◆ **Your objective**: Starting at the line that holds "(642, 276) = (713, 293): black" and stopping at the line that holds "(788, 459) = (696, 538): orange", restate the records below word for word, with both of those lines included.

◆ **Source information**:
________________________

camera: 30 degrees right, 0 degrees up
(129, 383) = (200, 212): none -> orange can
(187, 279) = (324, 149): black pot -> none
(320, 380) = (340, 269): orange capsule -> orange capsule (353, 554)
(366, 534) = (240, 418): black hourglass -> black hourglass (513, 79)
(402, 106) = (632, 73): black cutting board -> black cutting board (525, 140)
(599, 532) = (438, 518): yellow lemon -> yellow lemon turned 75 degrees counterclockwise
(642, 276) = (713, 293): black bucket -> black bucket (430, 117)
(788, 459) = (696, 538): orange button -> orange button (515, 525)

________________________

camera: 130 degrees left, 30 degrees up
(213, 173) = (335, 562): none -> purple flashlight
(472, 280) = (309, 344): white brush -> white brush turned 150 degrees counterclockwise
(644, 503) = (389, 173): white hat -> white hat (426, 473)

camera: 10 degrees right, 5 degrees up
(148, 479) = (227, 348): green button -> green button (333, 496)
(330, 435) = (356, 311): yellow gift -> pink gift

________________________

◆ **Final answer**:
(642, 276) = (713, 293): black bucket -> black bucket (430, 117)
(788, 459) = (696, 538): orange button -> orange button (515, 525)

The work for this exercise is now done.